Exercise prompt » Repeat only the lines below from the one containing "D11: LED green" through the one containing "L2: none -> 6.8mH (CMP, VTH)", inclusive, exactly as written.

Records for the task »
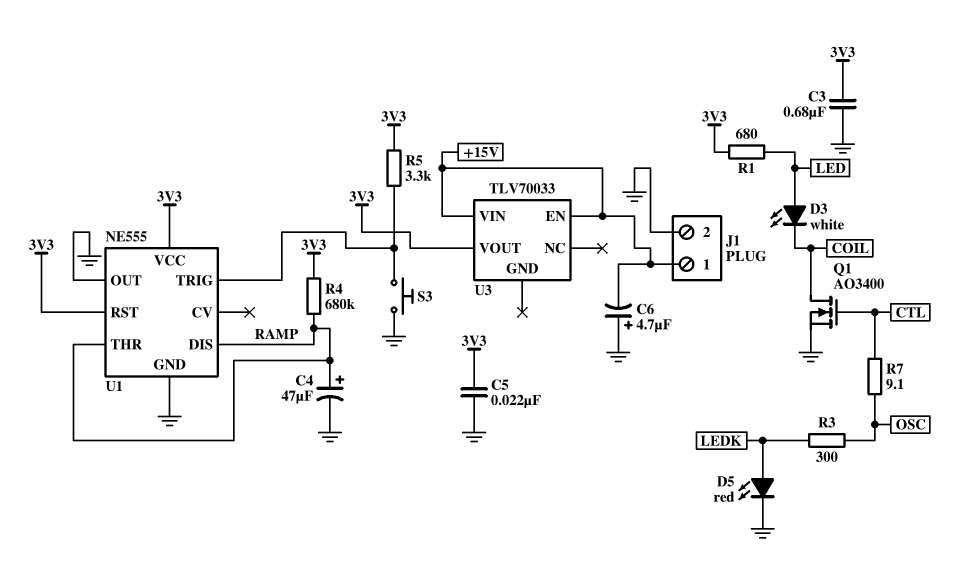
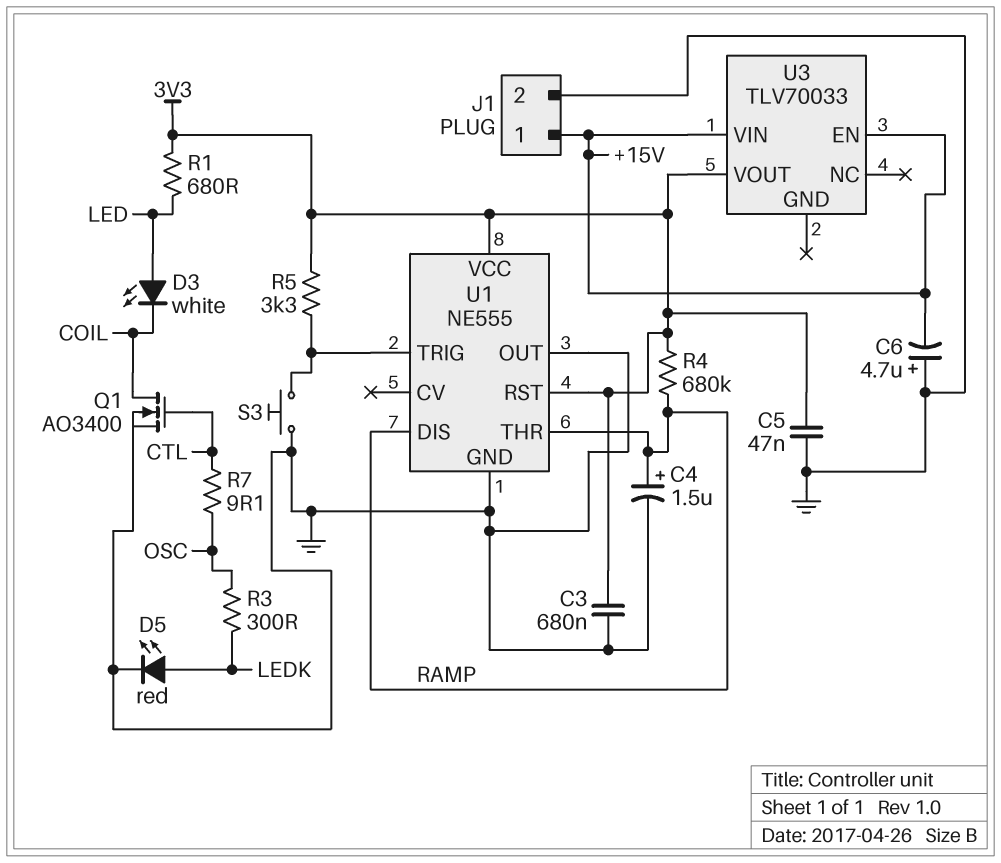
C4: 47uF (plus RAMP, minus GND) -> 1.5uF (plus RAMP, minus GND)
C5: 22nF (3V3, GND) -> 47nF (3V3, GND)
* * *
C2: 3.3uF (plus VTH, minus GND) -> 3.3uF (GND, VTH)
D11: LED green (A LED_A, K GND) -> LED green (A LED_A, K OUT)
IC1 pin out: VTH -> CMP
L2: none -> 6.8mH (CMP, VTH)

Task solution »
D11: LED green (A LED_A, K GND) -> LED green (A LED_A, K OUT)
IC1 pin out: VTH -> CMP
L2: none -> 6.8mH (CMP, VTH)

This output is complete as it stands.